**WORK TASK:** From the entries below, copy out all lines holding "cone".

== SOURCE RECORDS ==

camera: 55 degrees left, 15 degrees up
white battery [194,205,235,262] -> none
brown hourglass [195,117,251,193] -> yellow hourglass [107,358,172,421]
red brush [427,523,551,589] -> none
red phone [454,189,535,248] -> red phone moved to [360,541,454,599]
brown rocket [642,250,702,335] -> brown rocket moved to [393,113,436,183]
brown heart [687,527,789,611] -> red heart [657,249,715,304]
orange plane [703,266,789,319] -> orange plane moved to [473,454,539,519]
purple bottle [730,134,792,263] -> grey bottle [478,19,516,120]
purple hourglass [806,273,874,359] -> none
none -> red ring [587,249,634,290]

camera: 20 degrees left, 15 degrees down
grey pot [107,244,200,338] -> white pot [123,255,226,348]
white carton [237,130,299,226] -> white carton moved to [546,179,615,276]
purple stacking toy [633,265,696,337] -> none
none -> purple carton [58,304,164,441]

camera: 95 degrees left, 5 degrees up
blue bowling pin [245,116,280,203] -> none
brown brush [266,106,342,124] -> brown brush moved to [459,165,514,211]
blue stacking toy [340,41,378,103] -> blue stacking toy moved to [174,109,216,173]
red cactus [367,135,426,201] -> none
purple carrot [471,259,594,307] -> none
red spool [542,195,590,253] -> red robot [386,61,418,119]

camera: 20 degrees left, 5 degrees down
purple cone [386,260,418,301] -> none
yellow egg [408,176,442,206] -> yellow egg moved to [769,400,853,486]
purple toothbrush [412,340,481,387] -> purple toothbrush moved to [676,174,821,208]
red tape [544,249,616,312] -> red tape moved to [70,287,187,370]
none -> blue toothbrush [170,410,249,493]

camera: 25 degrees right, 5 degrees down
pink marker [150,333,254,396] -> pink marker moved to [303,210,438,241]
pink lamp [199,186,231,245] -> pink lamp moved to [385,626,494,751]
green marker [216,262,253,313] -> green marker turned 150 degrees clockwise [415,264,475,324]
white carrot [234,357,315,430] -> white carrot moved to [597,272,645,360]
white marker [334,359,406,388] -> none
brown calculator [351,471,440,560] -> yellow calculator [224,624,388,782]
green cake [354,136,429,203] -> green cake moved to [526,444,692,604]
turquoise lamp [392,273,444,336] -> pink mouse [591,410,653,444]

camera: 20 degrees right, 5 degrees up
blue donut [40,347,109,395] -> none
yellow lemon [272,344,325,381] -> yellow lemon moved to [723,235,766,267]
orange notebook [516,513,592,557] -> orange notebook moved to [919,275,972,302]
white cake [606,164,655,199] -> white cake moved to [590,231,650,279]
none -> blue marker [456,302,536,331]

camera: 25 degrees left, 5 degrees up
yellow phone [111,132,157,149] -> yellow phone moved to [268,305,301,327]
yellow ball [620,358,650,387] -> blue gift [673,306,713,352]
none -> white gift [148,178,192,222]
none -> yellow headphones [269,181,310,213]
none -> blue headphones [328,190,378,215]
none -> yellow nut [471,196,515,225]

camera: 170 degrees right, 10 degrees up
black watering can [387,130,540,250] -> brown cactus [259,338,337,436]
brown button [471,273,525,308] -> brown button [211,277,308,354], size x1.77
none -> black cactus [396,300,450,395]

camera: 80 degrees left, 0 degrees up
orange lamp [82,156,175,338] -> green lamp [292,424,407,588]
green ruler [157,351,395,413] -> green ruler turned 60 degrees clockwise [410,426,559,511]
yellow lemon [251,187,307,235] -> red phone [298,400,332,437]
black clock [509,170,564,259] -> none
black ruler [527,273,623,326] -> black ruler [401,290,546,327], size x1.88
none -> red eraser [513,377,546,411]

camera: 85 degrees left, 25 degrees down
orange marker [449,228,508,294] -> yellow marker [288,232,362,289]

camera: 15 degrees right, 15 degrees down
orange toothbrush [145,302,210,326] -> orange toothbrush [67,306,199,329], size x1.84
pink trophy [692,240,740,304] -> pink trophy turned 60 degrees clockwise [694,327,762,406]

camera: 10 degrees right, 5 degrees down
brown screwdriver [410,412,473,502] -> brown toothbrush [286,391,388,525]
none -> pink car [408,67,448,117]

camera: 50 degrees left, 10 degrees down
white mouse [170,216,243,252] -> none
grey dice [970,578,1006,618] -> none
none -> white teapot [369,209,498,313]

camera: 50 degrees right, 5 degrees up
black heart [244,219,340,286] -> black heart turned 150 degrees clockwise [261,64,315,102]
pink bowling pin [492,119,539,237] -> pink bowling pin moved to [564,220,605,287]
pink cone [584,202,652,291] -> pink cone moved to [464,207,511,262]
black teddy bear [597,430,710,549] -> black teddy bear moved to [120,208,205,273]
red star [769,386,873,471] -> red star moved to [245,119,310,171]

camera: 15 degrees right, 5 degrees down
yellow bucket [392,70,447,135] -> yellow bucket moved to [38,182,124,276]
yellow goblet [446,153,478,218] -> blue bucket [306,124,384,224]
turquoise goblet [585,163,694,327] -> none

===

**TASK RESULT:**
purple cone [386,260,418,301] -> none
pink cone [584,202,652,291] -> pink cone moved to [464,207,511,262]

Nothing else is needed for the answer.